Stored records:
##############################
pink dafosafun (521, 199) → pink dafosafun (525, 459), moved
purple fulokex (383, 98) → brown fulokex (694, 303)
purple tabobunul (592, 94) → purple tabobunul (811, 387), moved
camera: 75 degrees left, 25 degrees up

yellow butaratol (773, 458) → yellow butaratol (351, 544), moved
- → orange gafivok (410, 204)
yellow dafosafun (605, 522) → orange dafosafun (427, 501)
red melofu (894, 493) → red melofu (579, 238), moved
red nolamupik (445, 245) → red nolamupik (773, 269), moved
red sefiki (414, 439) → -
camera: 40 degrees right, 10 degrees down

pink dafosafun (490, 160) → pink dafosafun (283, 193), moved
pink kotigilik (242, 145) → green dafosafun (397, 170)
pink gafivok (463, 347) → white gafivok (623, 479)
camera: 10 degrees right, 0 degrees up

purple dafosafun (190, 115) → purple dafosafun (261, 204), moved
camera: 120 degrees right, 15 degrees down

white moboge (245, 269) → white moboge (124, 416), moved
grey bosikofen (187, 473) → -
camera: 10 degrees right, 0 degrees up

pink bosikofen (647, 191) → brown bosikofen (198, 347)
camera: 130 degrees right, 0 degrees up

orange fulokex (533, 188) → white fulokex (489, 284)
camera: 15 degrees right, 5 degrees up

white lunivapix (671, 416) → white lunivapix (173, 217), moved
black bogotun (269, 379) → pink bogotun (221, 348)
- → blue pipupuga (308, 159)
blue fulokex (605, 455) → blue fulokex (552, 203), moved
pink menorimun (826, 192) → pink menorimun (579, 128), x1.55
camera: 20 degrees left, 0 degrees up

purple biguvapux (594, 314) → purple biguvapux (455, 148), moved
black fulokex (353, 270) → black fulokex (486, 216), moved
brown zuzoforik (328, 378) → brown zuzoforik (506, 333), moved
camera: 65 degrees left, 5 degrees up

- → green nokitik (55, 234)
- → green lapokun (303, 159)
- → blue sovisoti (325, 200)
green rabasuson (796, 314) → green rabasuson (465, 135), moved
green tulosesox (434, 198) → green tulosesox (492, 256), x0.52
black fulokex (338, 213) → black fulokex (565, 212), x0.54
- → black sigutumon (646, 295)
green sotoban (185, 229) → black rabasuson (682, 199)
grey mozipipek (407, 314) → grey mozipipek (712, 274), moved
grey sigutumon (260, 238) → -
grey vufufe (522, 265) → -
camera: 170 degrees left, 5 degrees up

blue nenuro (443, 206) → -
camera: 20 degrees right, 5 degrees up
##############################
* [Task]
Each line above is to be reproduced exactly.

* [Task solution]
pink dafosafun (521, 199) → pink dafosafun (525, 459), moved
purple fulokex (383, 98) → brown fulokex (694, 303)
purple tabobunul (592, 94) → purple tabobunul (811, 387), moved
camera: 75 degrees left, 25 degrees up

yellow butaratol (773, 458) → yellow butaratol (351, 544), moved
- → orange gafivok (410, 204)
yellow dafosafun (605, 522) → orange dafosafun (427, 501)
red melofu (894, 493) → red melofu (579, 238), moved
red nolamupik (445, 245) → red nolamupik (773, 269), moved
red sefiki (414, 439) → -
camera: 40 degrees right, 10 degrees down

pink dafosafun (490, 160) → pink dafosafun (283, 193), moved
pink kotigilik (242, 145) → green dafosafun (397, 170)
pink gafivok (463, 347) → white gafivok (623, 479)
camera: 10 degrees right, 0 degrees up

purple dafosafun (190, 115) → purple dafosafun (261, 204), moved
camera: 120 degrees right, 15 degrees down

white moboge (245, 269) → white moboge (124, 416), moved
grey bosikofen (187, 473) → -
camera: 10 degrees right, 0 degrees up

pink bosikofen (647, 191) → brown bosikofen (198, 347)
camera: 130 degrees right, 0 degrees up

orange fulokex (533, 188) → white fulokex (489, 284)
camera: 15 degrees right, 5 degrees up

white lunivapix (671, 416) → white lunivapix (173, 217), moved
black bogotun (269, 379) → pink bogotun (221, 348)
- → blue pipupuga (308, 159)
blue fulokex (605, 455) → blue fulokex (552, 203), moved
pink menorimun (826, 192) → pink menorimun (579, 128), x1.55
camera: 20 degrees left, 0 degrees up

purple biguvapux (594, 314) → purple biguvapux (455, 148), moved
black fulokex (353, 270) → black fulokex (486, 216), moved
brown zuzoforik (328, 378) → brown zuzoforik (506, 333), moved
camera: 65 degrees left, 5 degrees up

- → green nokitik (55, 234)
- → green lapokun (303, 159)
- → blue sovisoti (325, 200)
green rabasuson (796, 314) → green rabasuson (465, 135), moved
green tulosesox (434, 198) → green tulosesox (492, 256), x0.52
black fulokex (338, 213) → black fulokex (565, 212), x0.54
- → black sigutumon (646, 295)
green sotoban (185, 229) → black rabasuson (682, 199)
grey mozipipek (407, 314) → grey mozipipek (712, 274), moved
grey sigutumon (260, 238) → -
grey vufufe (522, 265) → -
camera: 170 degrees left, 5 degrees up

blue nenuro (443, 206) → -
camera: 20 degrees right, 5 degrees up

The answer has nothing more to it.